--- WHAT IS NEEDED ---
Repeat the data as given. Images do not go in the copy.

(STORED DATA begins)

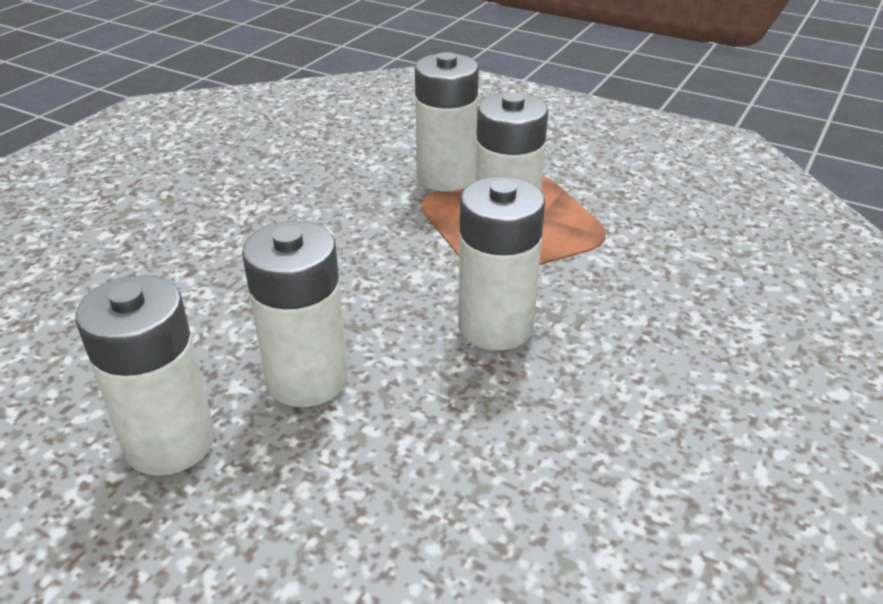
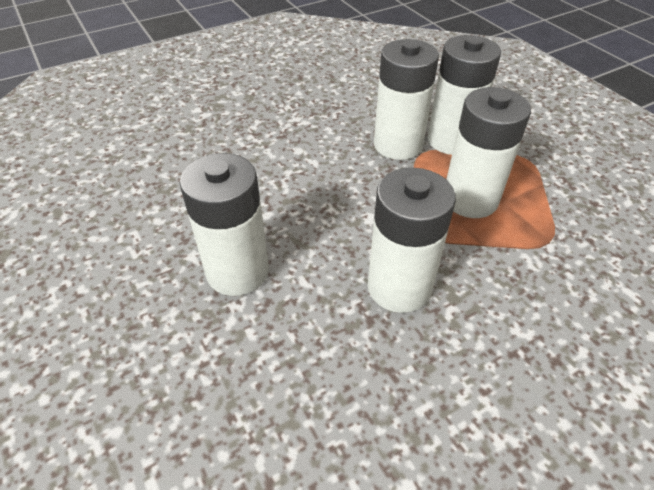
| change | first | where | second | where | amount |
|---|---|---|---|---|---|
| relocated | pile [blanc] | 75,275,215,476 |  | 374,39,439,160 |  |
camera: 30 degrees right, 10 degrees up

(STORED DATA ends)

--- OUTPUT BELOW ---
| change | first | where | second | where | amount |
|---|---|---|---|---|---|
| relocated | pile [blanc] | 75,275,215,476 |  | 374,39,439,160 |  |
camera: 30 degrees right, 10 degrees up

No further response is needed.